WHAT THE EXERCISE ASKS
Although the records contain pictures, repeat only the text of every line exactly.

(Records from a collection)
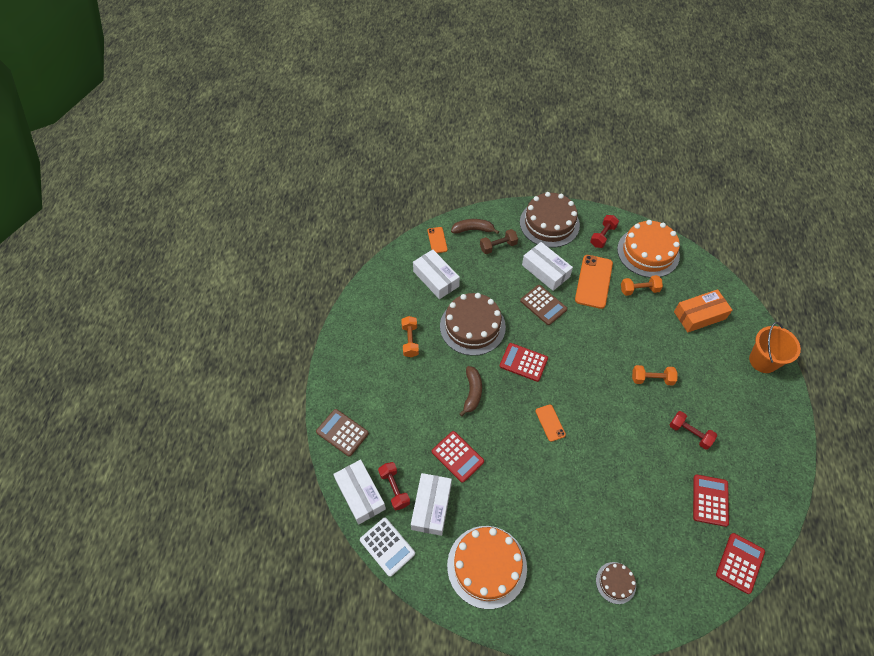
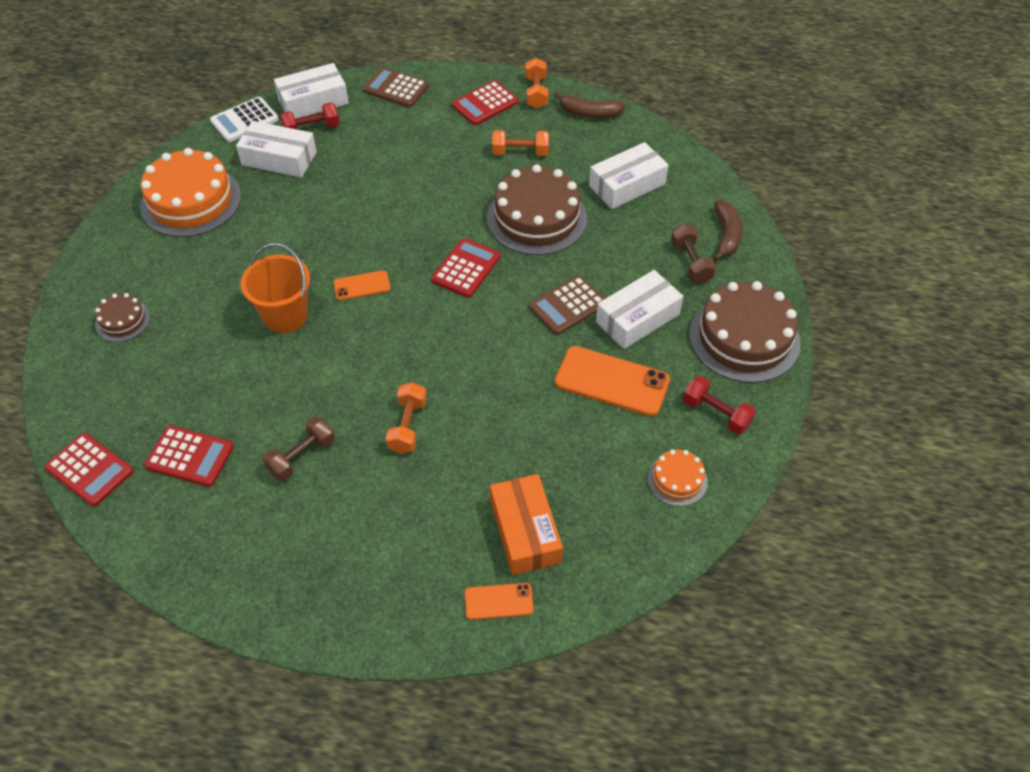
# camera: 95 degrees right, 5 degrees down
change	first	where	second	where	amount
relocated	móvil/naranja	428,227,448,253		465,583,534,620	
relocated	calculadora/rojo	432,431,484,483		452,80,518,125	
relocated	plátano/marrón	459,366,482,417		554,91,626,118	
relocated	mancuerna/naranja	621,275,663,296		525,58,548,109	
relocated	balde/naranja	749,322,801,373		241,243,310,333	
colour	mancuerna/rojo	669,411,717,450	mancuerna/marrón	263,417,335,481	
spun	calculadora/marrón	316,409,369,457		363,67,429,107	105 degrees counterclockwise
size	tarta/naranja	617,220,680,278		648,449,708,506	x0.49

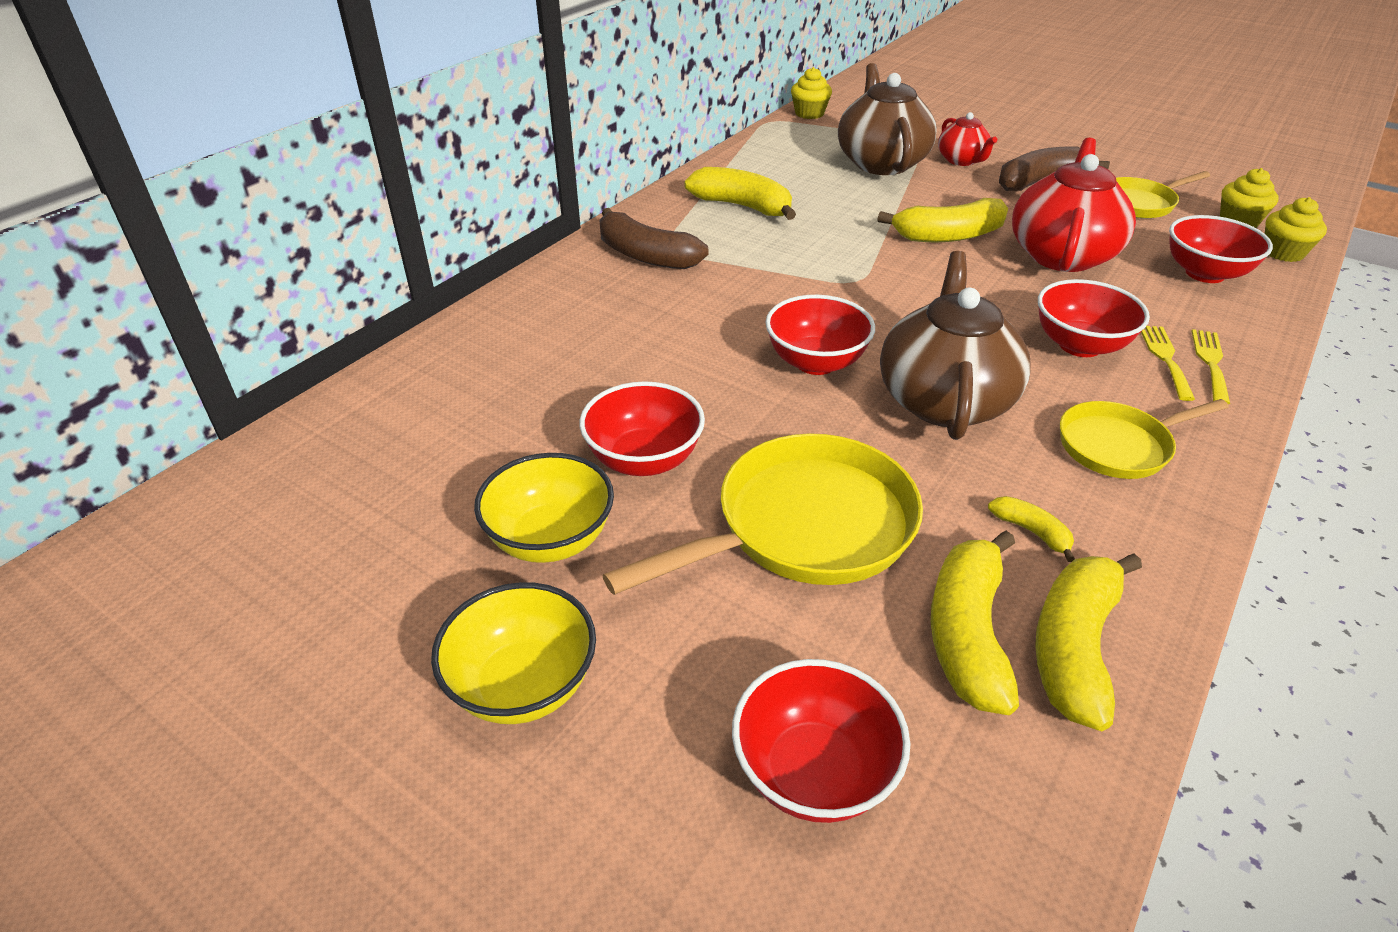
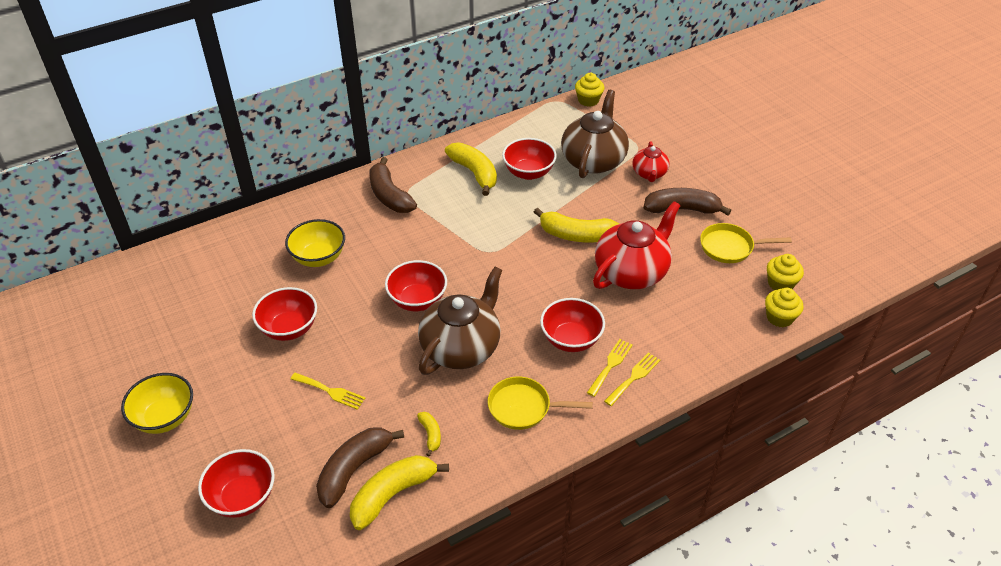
# camera: 25 degrees right, 5 degrees up
change	first	where	second	where	amount
relocated	cuenco/amarillo	474,453,614,563		285,219,345,267	
relocated	cuenco/rojo	1169,215,1273,283		502,138,557,180	
exchanged	sartén/amarillo	602,433,923,595	tenedor/amarillo	291,373,365,410	
colour	plátano/amarillo	931,531,1019,715	plátano/marrón	316,427,404,508	

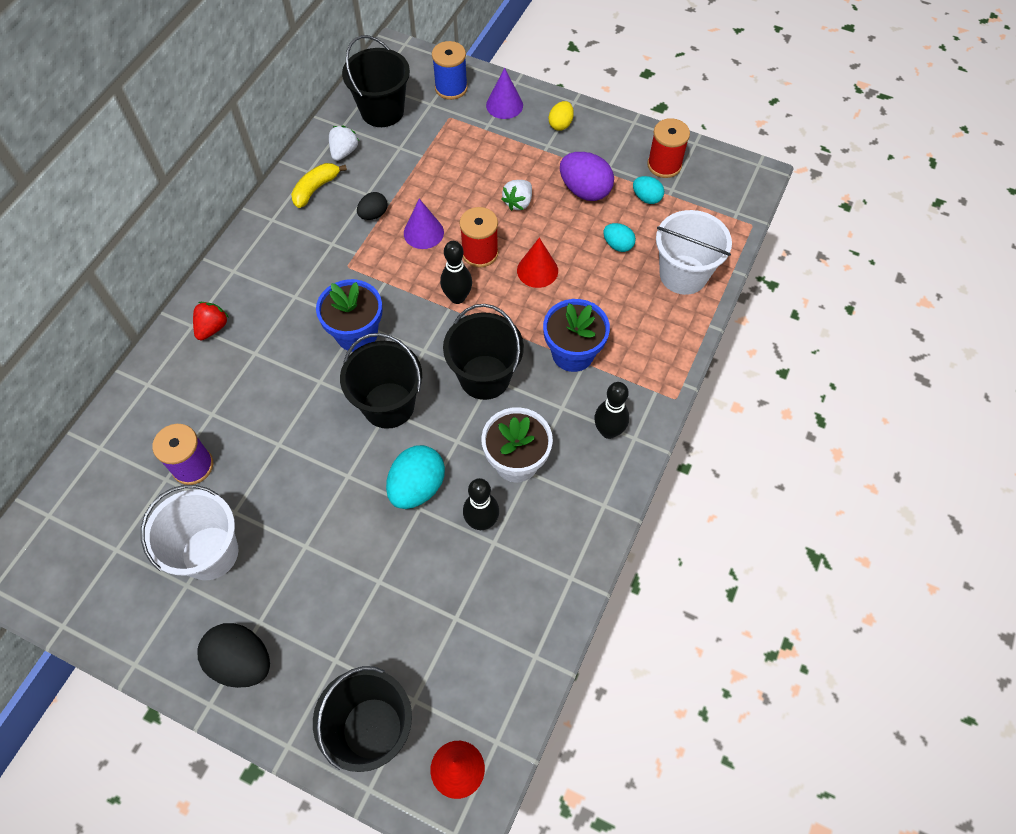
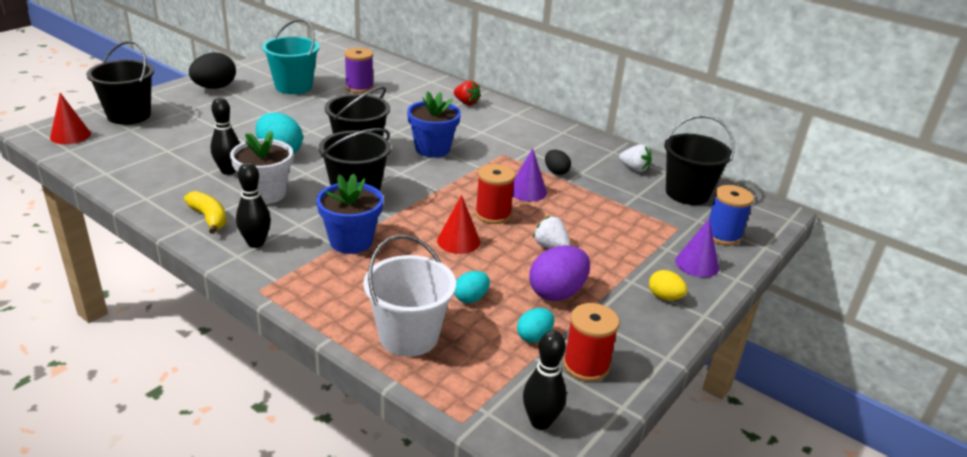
# camera: 100 degrees right, 30 degrees down
change	first	where	second	where	amount
relocated	plátano/amarillo	291,163,347,208		184,191,226,234	
relocated	bolo/negro	440,241,472,304		523,330,566,430	
colour	balde/blanco	141,485,238,580	balde/turquesa	262,19,320,94	

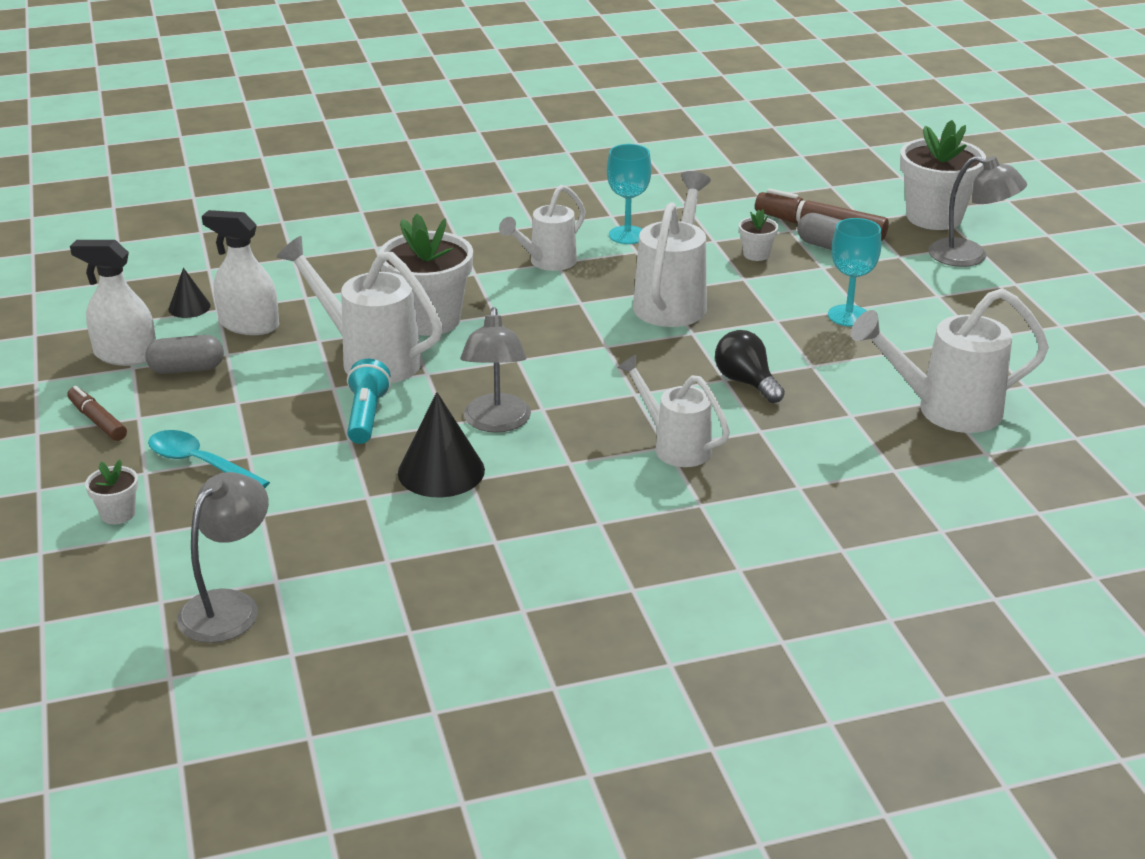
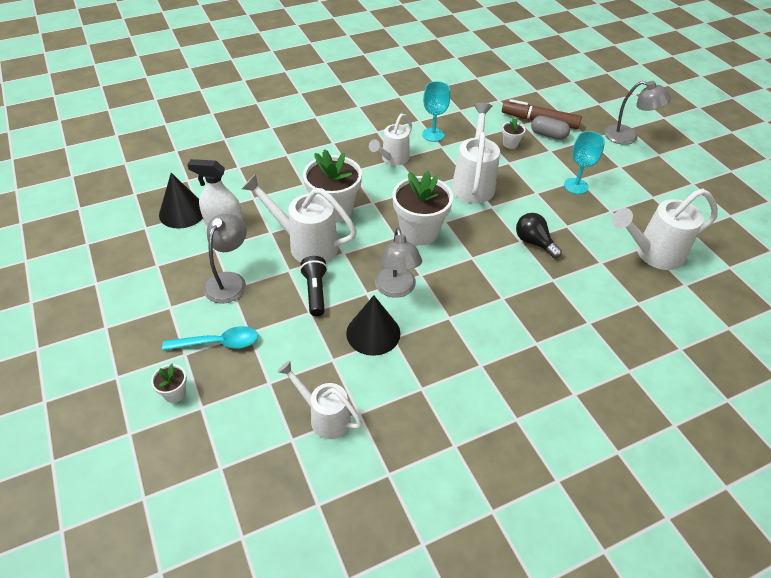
# camera: 10 degrees left, 15 degrees up
change	first	where	second	where	amount
missing	rotulador/marrón	67,386,127,441			
missing	pulverizador/blanco	70,240,156,366			
missing	cápsula/gris	145,335,224,374			
relocated	lámpara/gris	177,472,269,643		204,214,247,304	
relocated	regadera/blanco	617,355,730,467		277,360,363,439	
relocated	maceta/blanco	900,120,986,230		393,171,453,245	
colour	lámpara de mano/turquesa	347,359,391,444	lámpara de mano/negro	300,256,327,316	
spun	cuchara/turquesa	148,430,270,488		162,326,258,351	150 degrees clockwise
size	cono/negro	169,268,211,318		159,173,203,229	x1.80

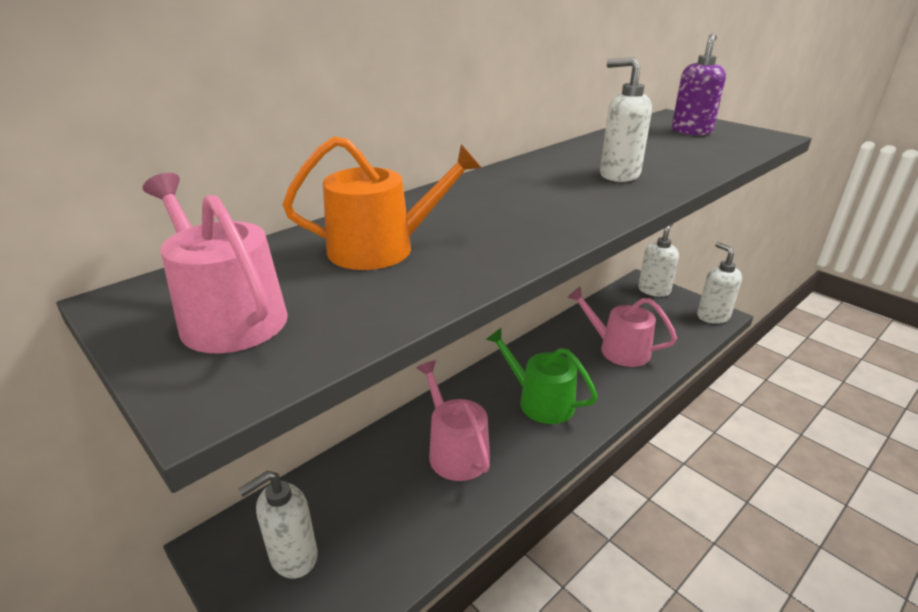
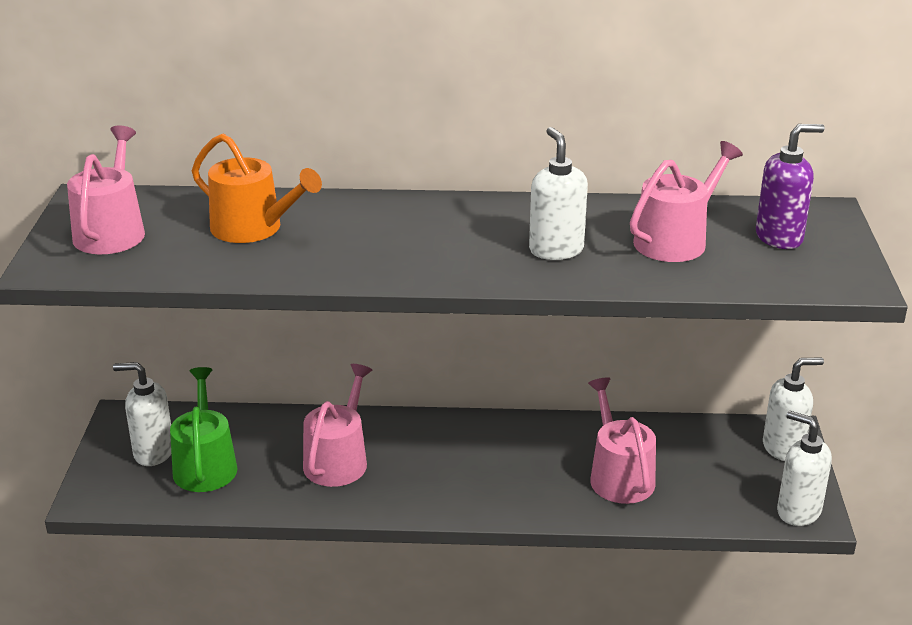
# camera: 45 degrees right, 0 degrees up
change	first	where	second	where	amount
appeared			regadera/rosa	630,141,743,262	
relocated	regadera/verde	486,328,598,424		170,367,238,492	
spun	dispensador de jabón/blanco	697,242,742,324		777,411,832,526	75 degrees counterclockwise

TASK RESULT
# camera: 95 degrees right, 5 degrees down
change	first	where	second	where	amount
relocated	móvil/naranja	428,227,448,253		465,583,534,620	
relocated	calculadora/rojo	432,431,484,483		452,80,518,125	
relocated	plátano/marrón	459,366,482,417		554,91,626,118	
relocated	mancuerna/naranja	621,275,663,296		525,58,548,109	
relocated	balde/naranja	749,322,801,373		241,243,310,333	
colour	mancuerna/rojo	669,411,717,450	mancuerna/marrón	263,417,335,481	
spun	calculadora/marrón	316,409,369,457		363,67,429,107	105 degrees counterclockwise
size	tarta/naranja	617,220,680,278		648,449,708,506	x0.49

# camera: 25 degrees right, 5 degrees up
change	first	where	second	where	amount
relocated	cuenco/amarillo	474,453,614,563		285,219,345,267	
relocated	cuenco/rojo	1169,215,1273,283		502,138,557,180	
exchanged	sartén/amarillo	602,433,923,595	tenedor/amarillo	291,373,365,410	
colour	plátano/amarillo	931,531,1019,715	plátano/marrón	316,427,404,508	

# camera: 100 degrees right, 30 degrees down
change	first	where	second	where	amount
relocated	plátano/amarillo	291,163,347,208		184,191,226,234	
relocated	bolo/negro	440,241,472,304		523,330,566,430	
colour	balde/blanco	141,485,238,580	balde/turquesa	262,19,320,94	

# camera: 10 degrees left, 15 degrees up
change	first	where	second	where	amount
missing	rotulador/marrón	67,386,127,441			
missing	pulverizador/blanco	70,240,156,366			
missing	cápsula/gris	145,335,224,374			
relocated	lámpara/gris	177,472,269,643		204,214,247,304	
relocated	regadera/blanco	617,355,730,467		277,360,363,439	
relocated	maceta/blanco	900,120,986,230		393,171,453,245	
colour	lámpara de mano/turquesa	347,359,391,444	lámpara de mano/negro	300,256,327,316	
spun	cuchara/turquesa	148,430,270,488		162,326,258,351	150 degrees clockwise
size	cono/negro	169,268,211,318		159,173,203,229	x1.80

# camera: 45 degrees right, 0 degrees up
change	first	where	second	where	amount
appeared			regadera/rosa	630,141,743,262	
relocated	regadera/verde	486,328,598,424		170,367,238,492	
spun	dispensador de jabón/blanco	697,242,742,324		777,411,832,526	75 degrees counterclockwise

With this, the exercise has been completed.